TO DO => Skip the pictures. Return exactly the lines from the one containing "U1 pin TRIG: GND -> TRIG" through the end of the entries below.

(Modification records)
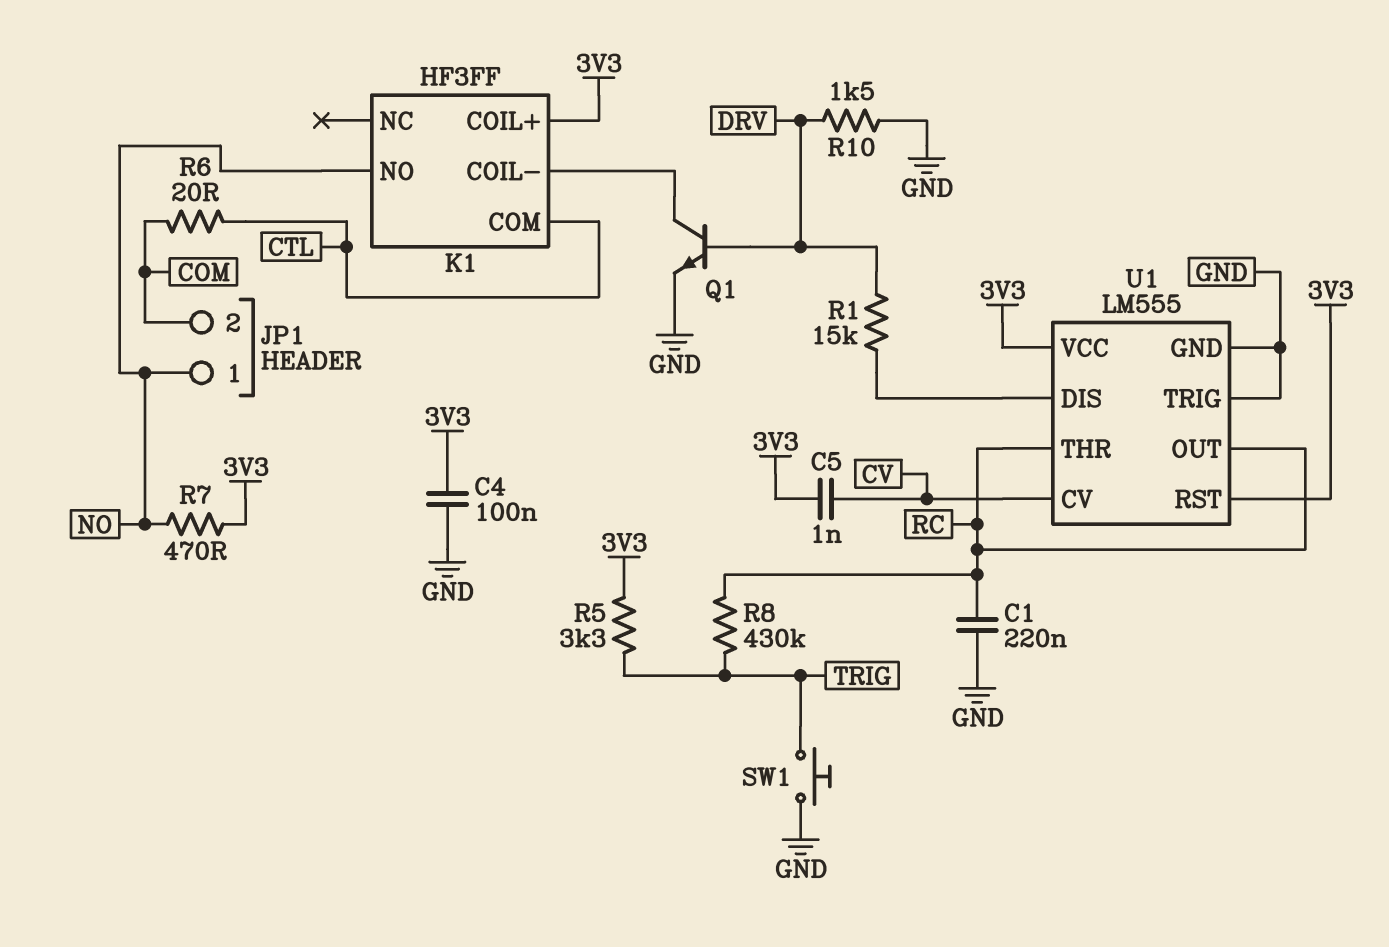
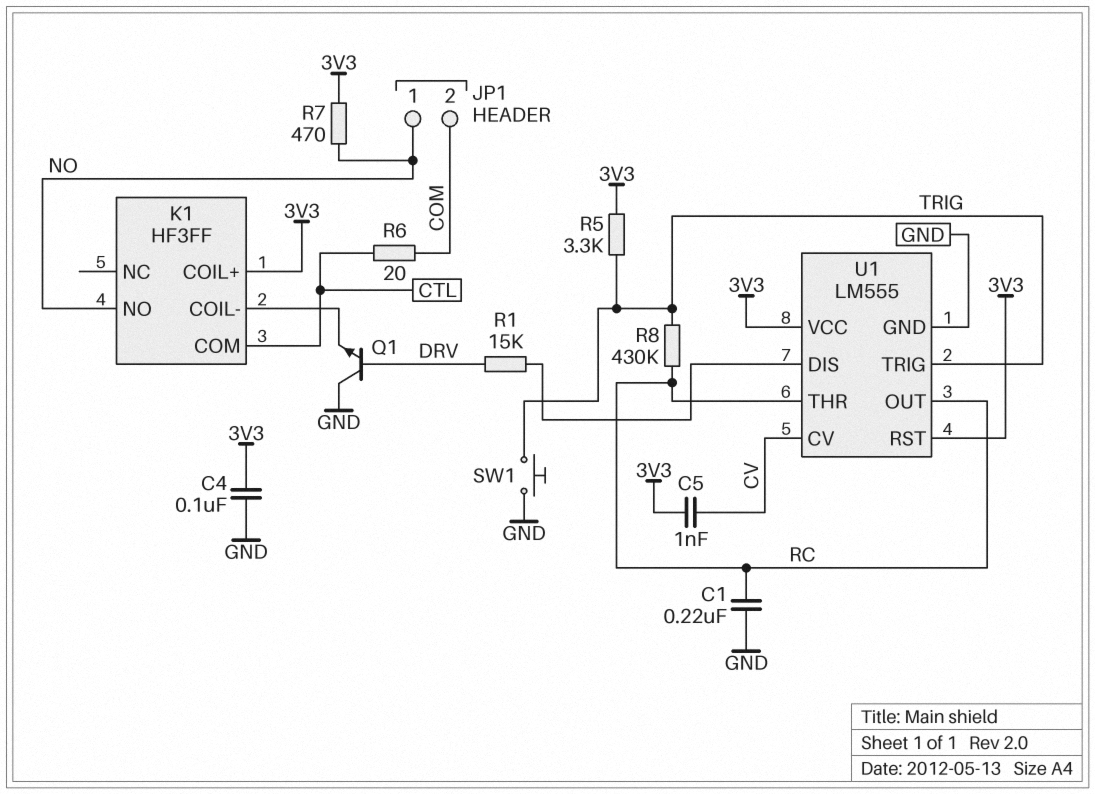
Q1: NPN (B DRV, C K1/COIL-, E GND) -> NPN (B DRV, C GND, E K1/COIL-)
R10: 1.5k (DRV, GND) -> none
U1 pin TRIG: GND -> TRIG

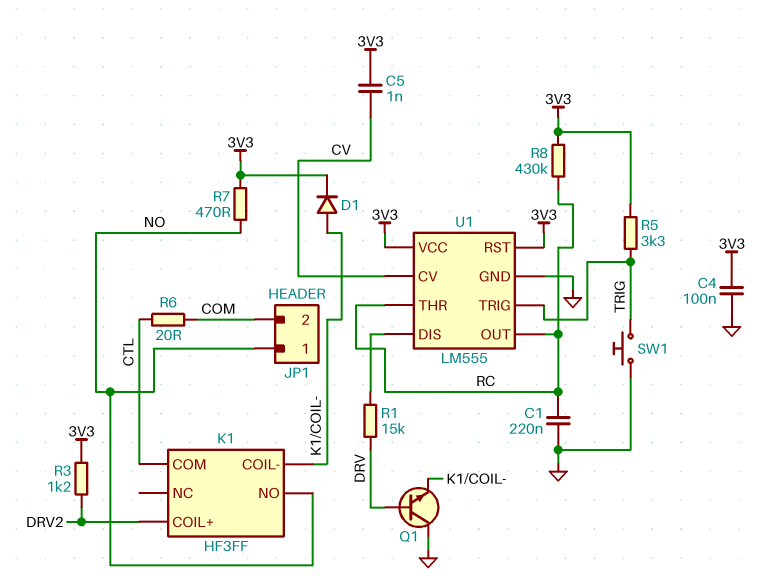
D1: none -> diode (A K1/COIL-, K 3V3)
K1 pin COIL+: 3V3 -> DRV2
R3: none -> 1.2k (3V3, DRV2)
R8: 430k (RC, TRIG) -> 430k (3V3, RC)

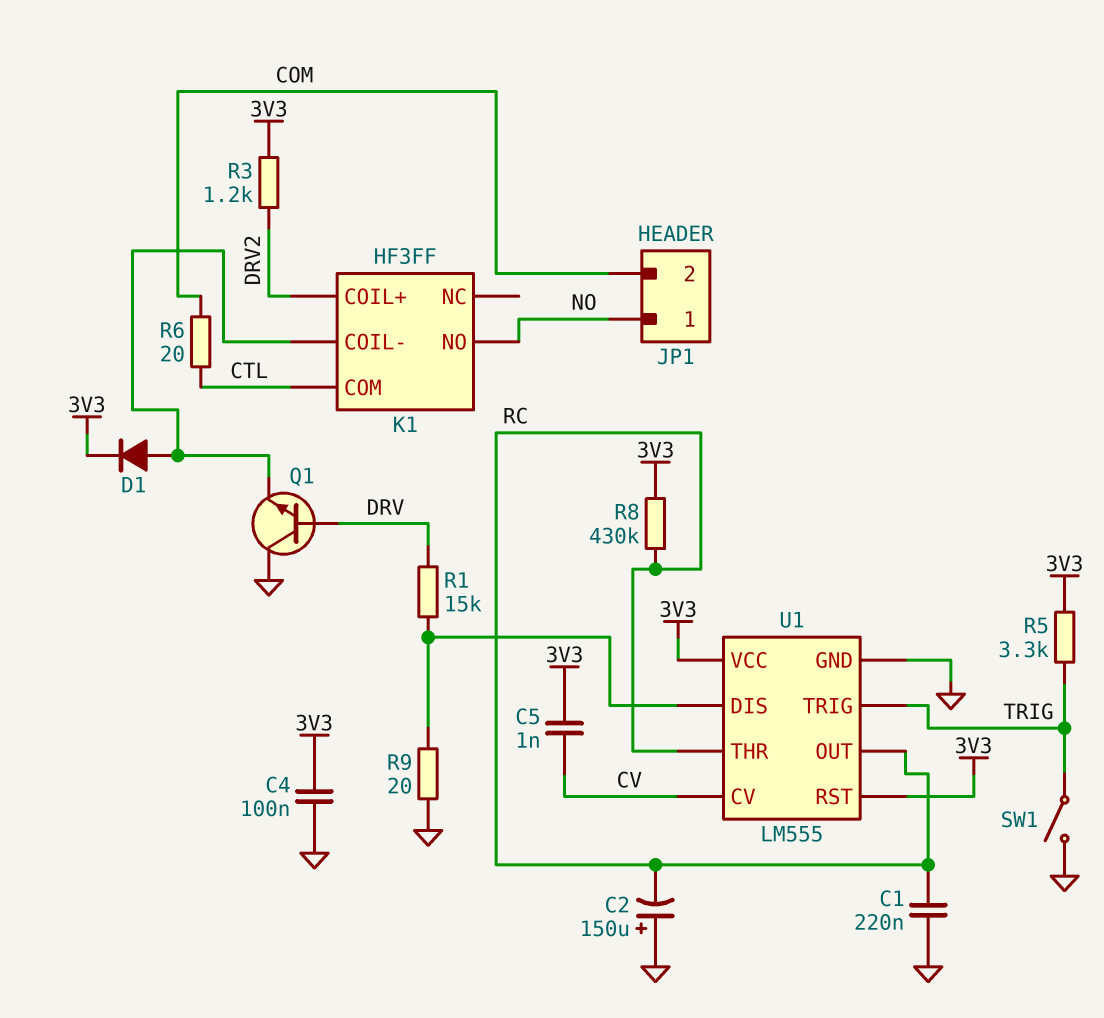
C2: none -> 150uF (plus GND, minus RC)
R7: 470 (3V3, NO) -> none
R9: none -> 20 (GND, U1/DIS)
SW1: button (GND, TRIG) -> switch (GND, TRIG)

RESPONSE BOX =>
U1 pin TRIG: GND -> TRIG

D1: none -> diode (A K1/COIL-, K 3V3)
K1 pin COIL+: 3V3 -> DRV2
R3: none -> 1.2k (3V3, DRV2)
R8: 430k (RC, TRIG) -> 430k (3V3, RC)

C2: none -> 150uF (plus GND, minus RC)
R7: 470 (3V3, NO) -> none
R9: none -> 20 (GND, U1/DIS)
SW1: button (GND, TRIG) -> switch (GND, TRIG)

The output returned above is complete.